Segment Start: PROVIDED DATA
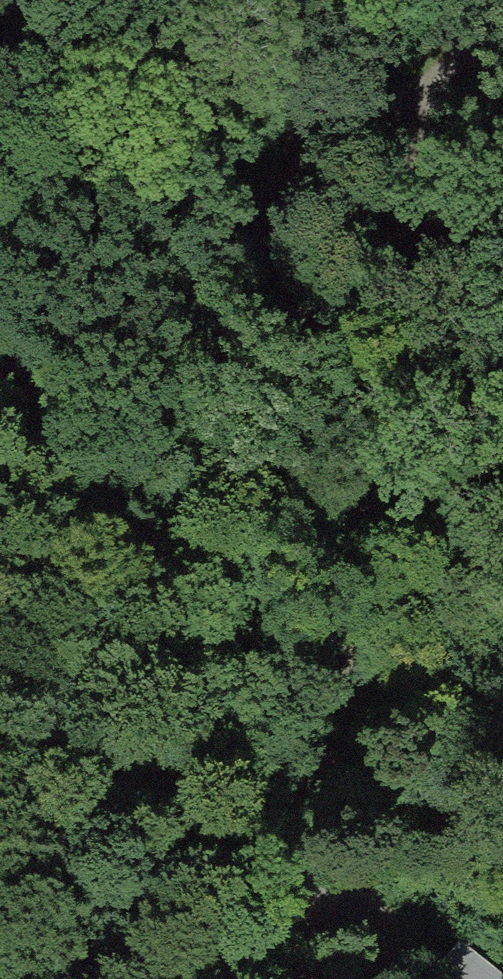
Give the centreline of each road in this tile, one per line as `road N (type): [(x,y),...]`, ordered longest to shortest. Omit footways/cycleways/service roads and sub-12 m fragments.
road 1 (track): [(296,978),(404,132)]
road 2 (track): [(502,48),(404,132),(0,382)]
road 3 (track): [(312,867),(437,963)]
Segment End: PROVIDED DATA
Transcribe the material above in full. No picture is to be copied.

Give the centreline of each road in this tile, one per line as `road N (type): [(x,y),...]`, ordered longest to shortest. Omit footways/cycleways/service roads and sub-12 m fragments.
road 1 (track): [(296,978),(404,132)]
road 2 (track): [(502,48),(404,132),(0,382)]
road 3 (track): [(312,867),(437,963)]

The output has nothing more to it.